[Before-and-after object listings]
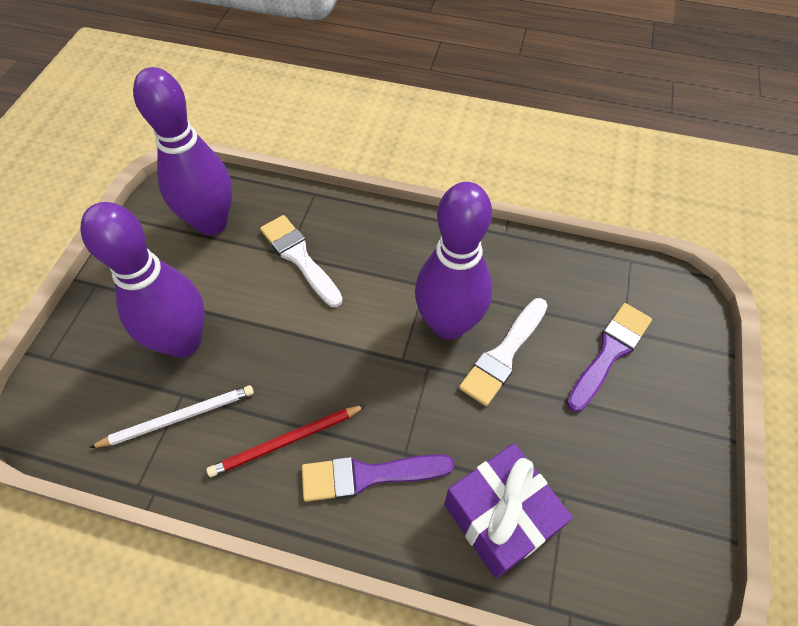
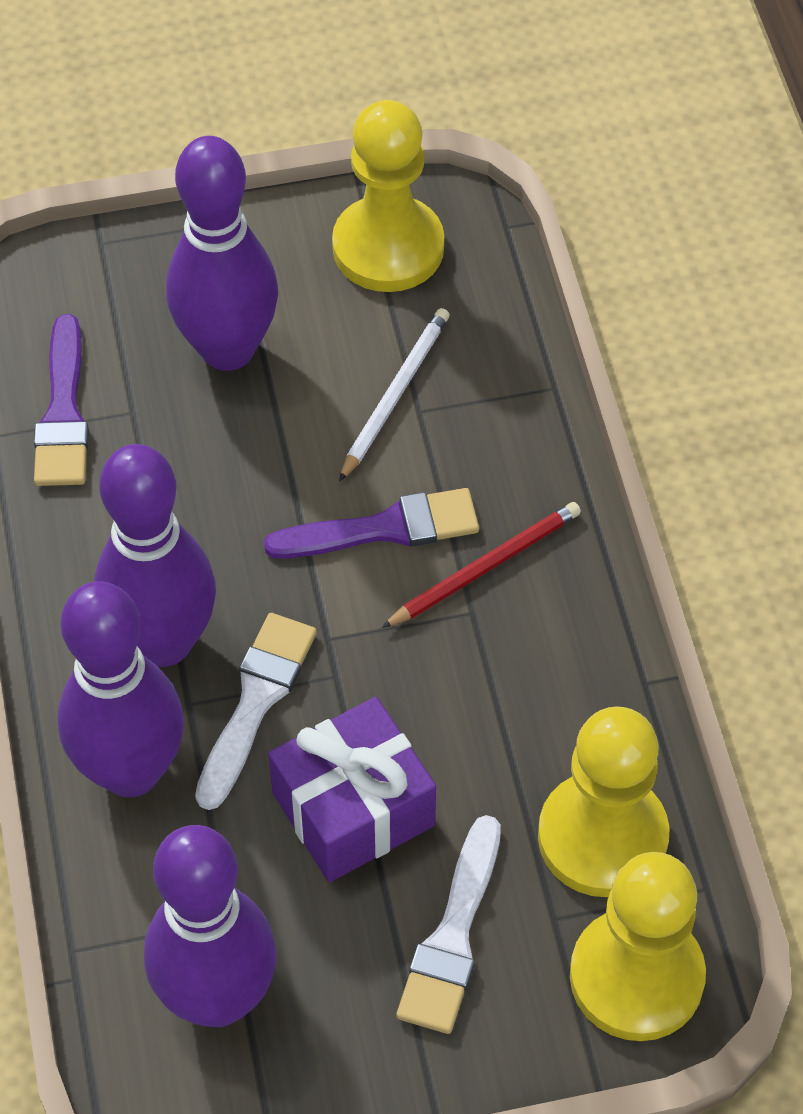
purple bowling pin: 3 -> 4
yellow pawn: 0 -> 3

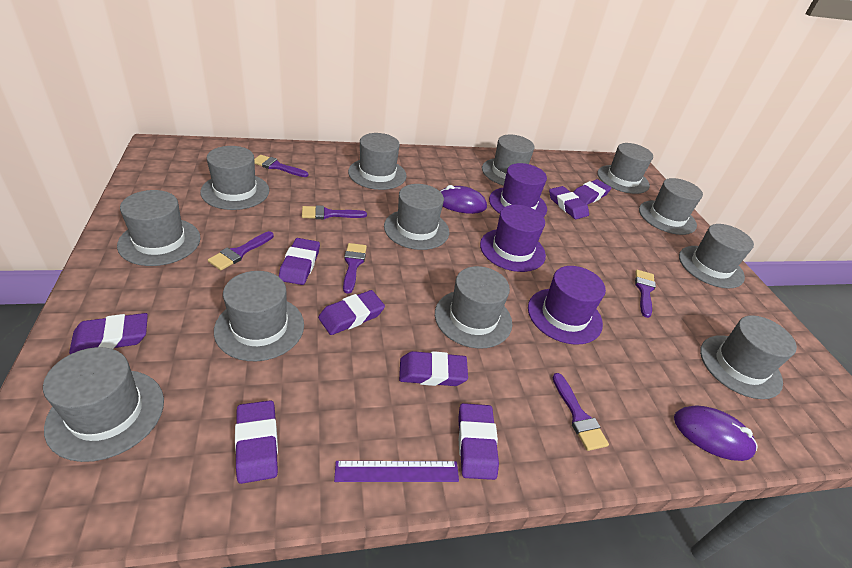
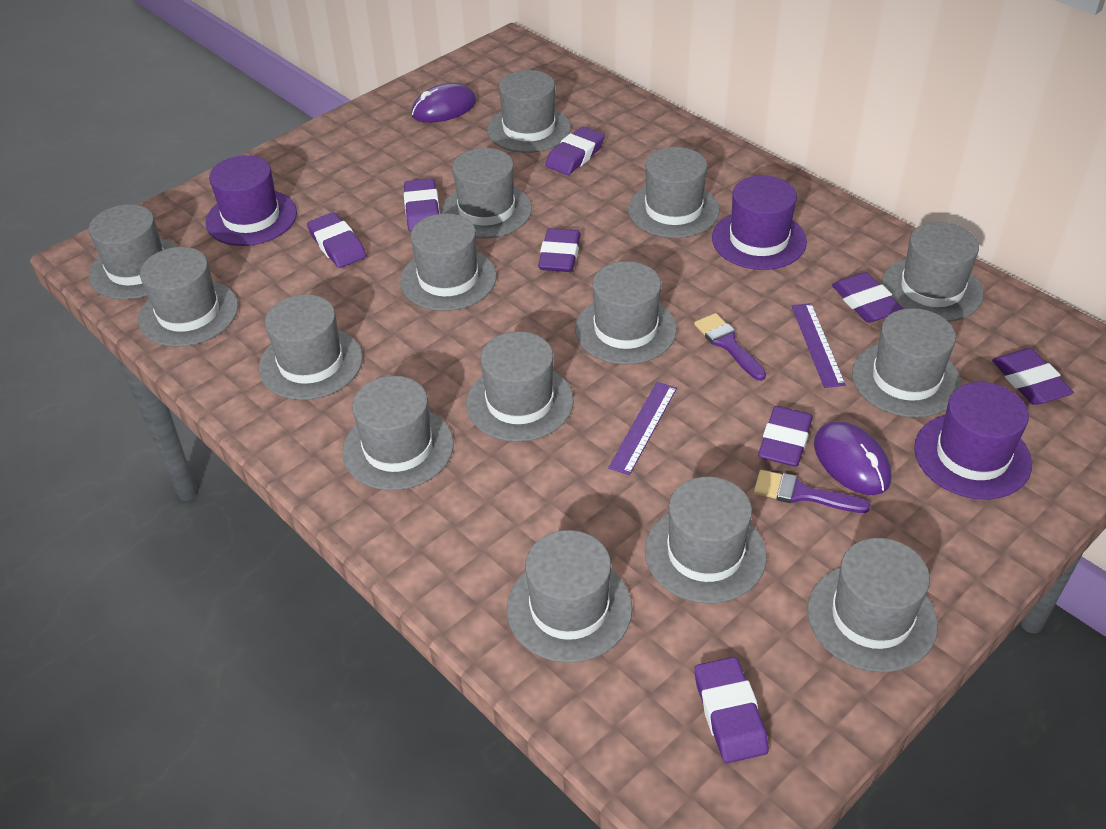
grey hat: 12 -> 15
purple brush: 6 -> 2
purple ruler: 1 -> 2

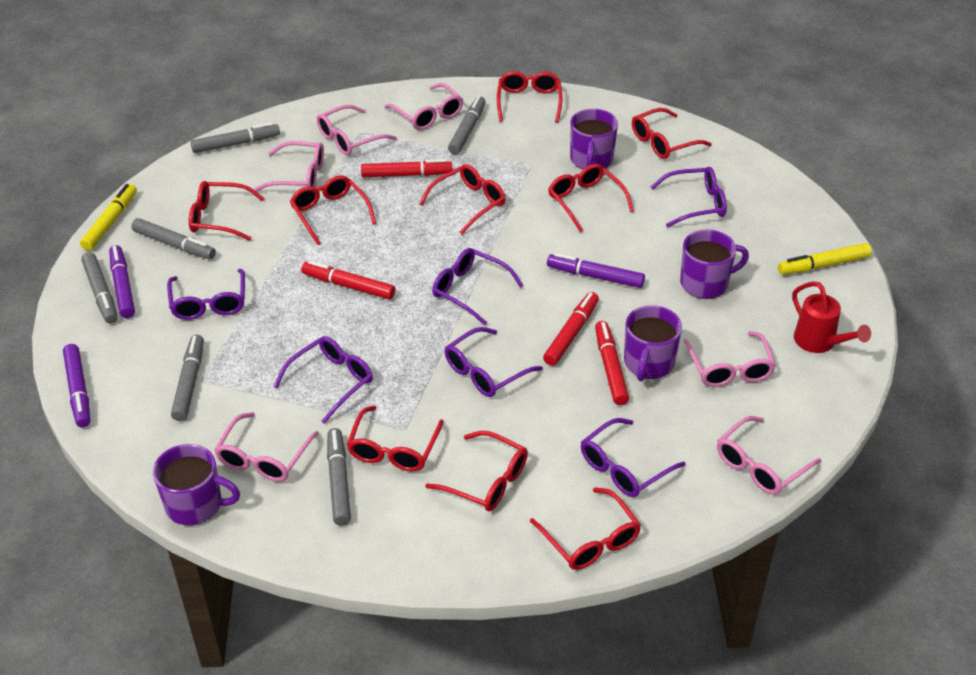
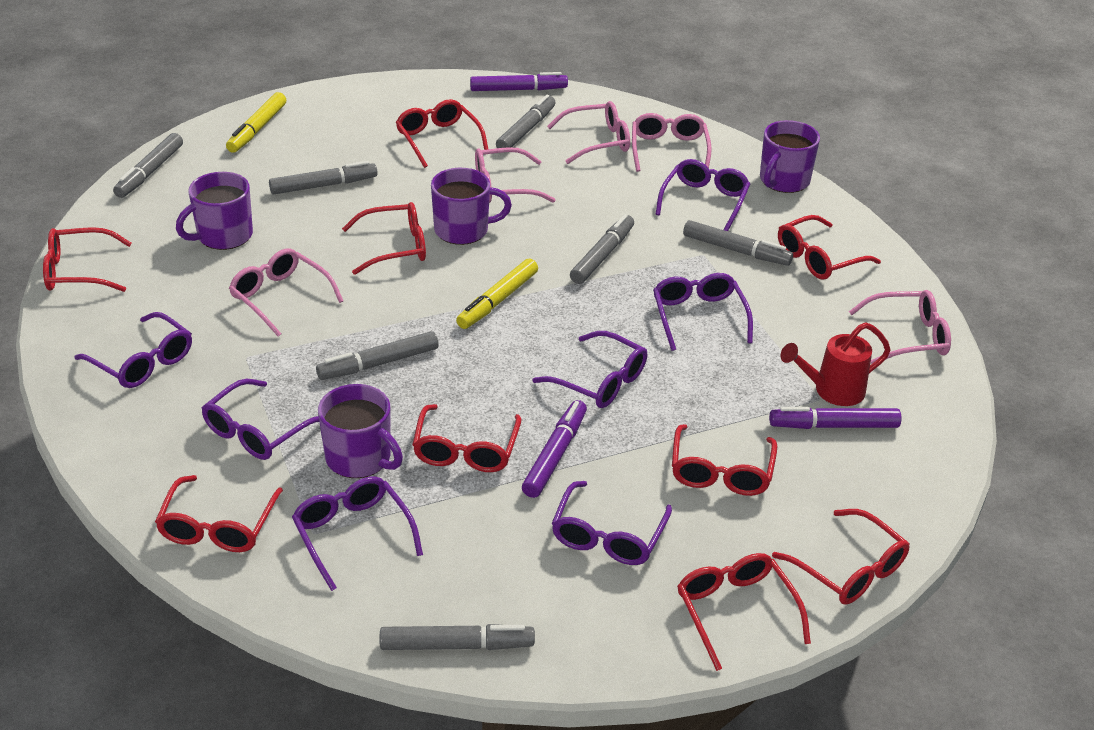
grey marker: 6 -> 7
pink glasses: 6 -> 5
purple glasses: 6 -> 7
red marker: 4 -> 0

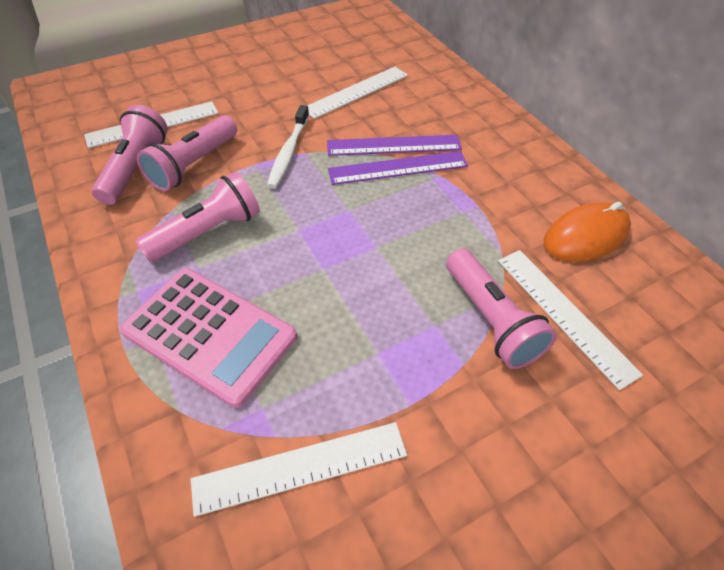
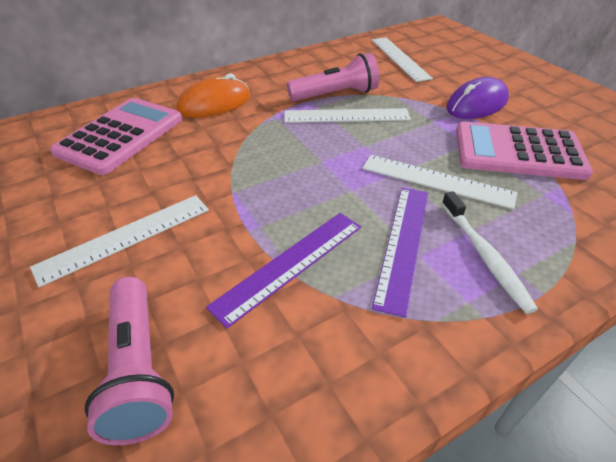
pink calculator: 1 -> 2
pink flashlight: 4 -> 2
purple mouse: 0 -> 1

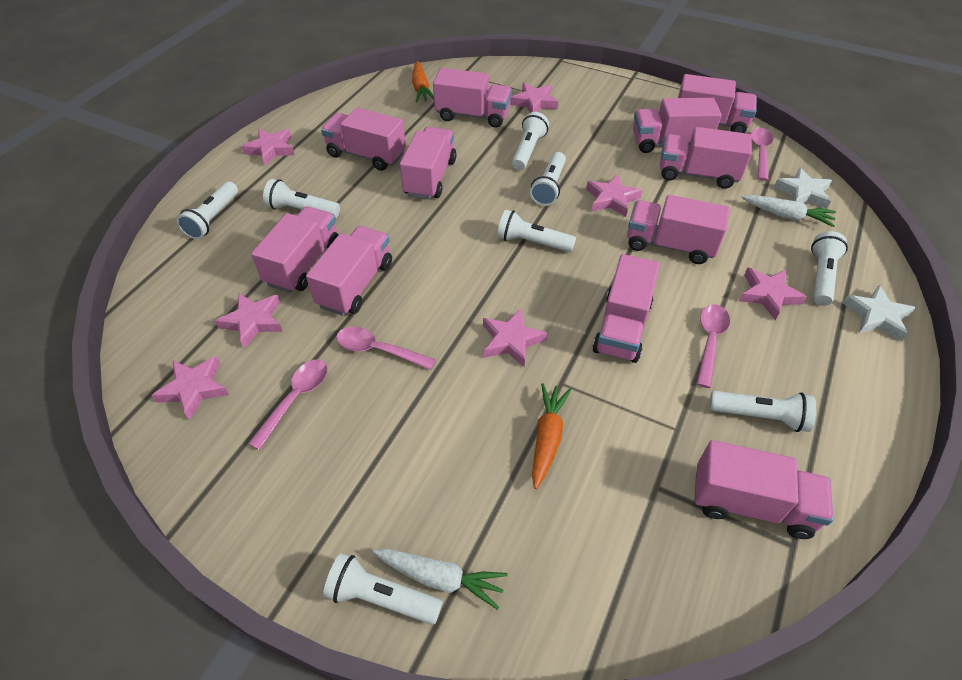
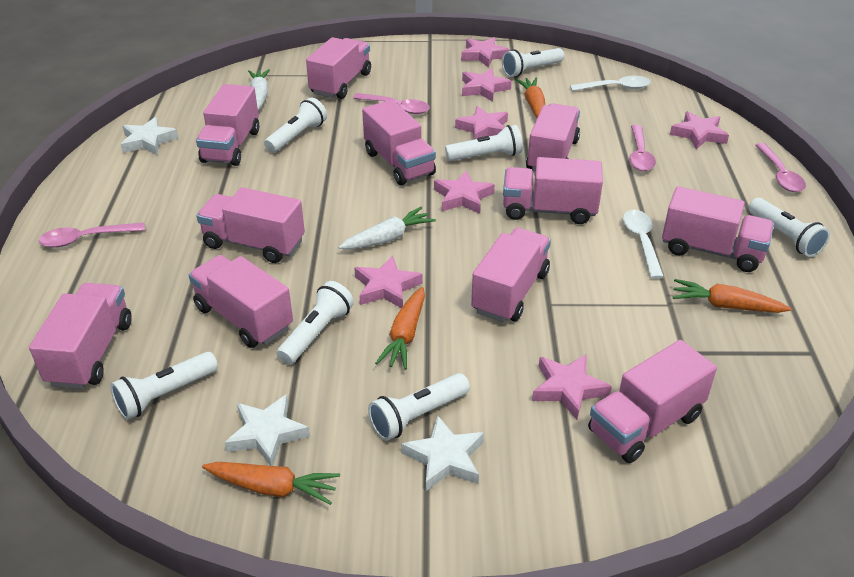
orange carrot: 2 -> 4
white flashlight: 8 -> 7
white spoon: 0 -> 2
white star: 2 -> 3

Task statement:
Go through the records above and return every line that holds the string "flashlight".

Output of the task:
pink flashlight: 4 -> 2
white flashlight: 8 -> 7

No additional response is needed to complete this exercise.